** Given entries follows **

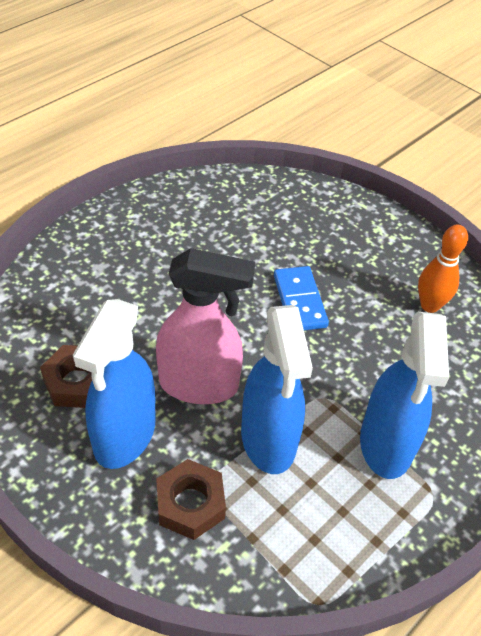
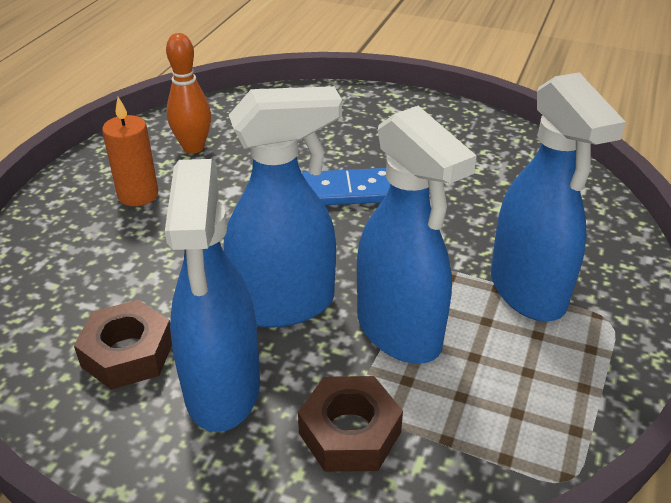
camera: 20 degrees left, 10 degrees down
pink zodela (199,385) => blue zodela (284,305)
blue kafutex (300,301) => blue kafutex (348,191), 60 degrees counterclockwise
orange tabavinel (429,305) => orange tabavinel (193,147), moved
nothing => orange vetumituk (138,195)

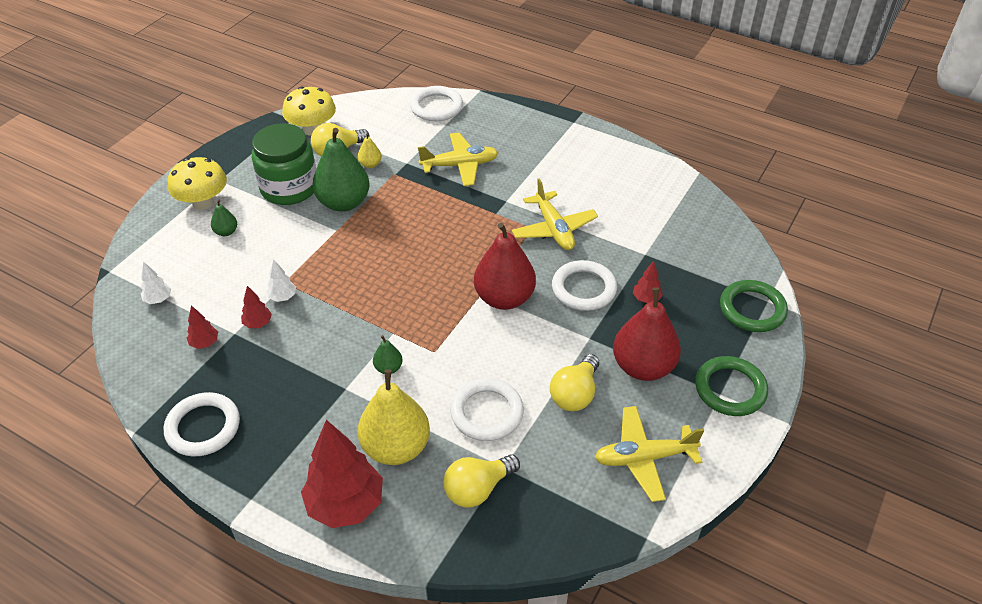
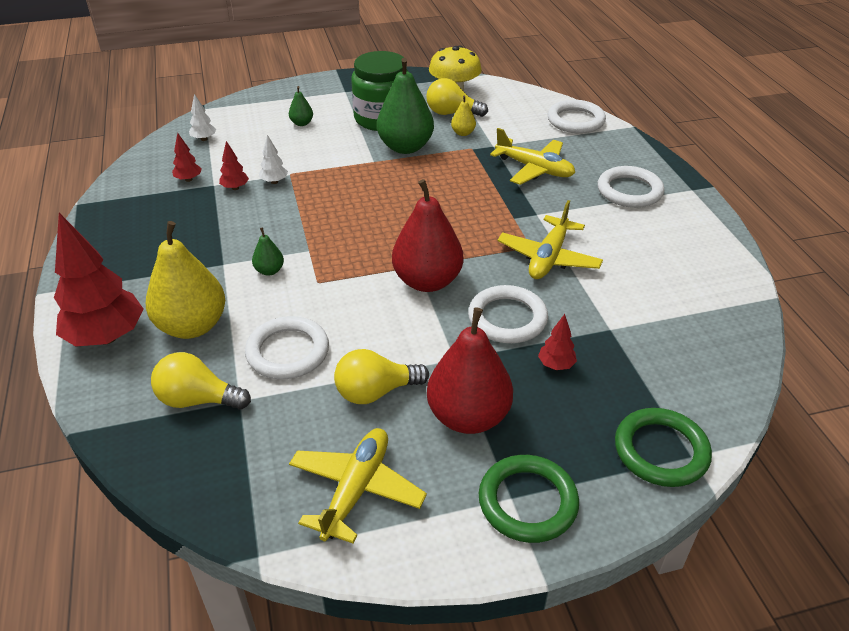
camera: 45 degrees right, 5 degrees down
white ziliton (203,427) => white ziliton (629,191), moved
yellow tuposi (203,202) => nothing
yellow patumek (644,458) => yellow patumek (356,490), 75 degrees clockwise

** End of Given entries **

* [Try it] Please copy, exactly as written, the lines from the one that contains "blue kafutex (300,301)" through the end of the records, both ends included. Do not include the pictures.

* [Solution to the problem]
blue kafutex (300,301) => blue kafutex (348,191), 60 degrees counterclockwise
orange tabavinel (429,305) => orange tabavinel (193,147), moved
nothing => orange vetumituk (138,195)

camera: 45 degrees right, 5 degrees down
white ziliton (203,427) => white ziliton (629,191), moved
yellow tuposi (203,202) => nothing
yellow patumek (644,458) => yellow patumek (356,490), 75 degrees clockwise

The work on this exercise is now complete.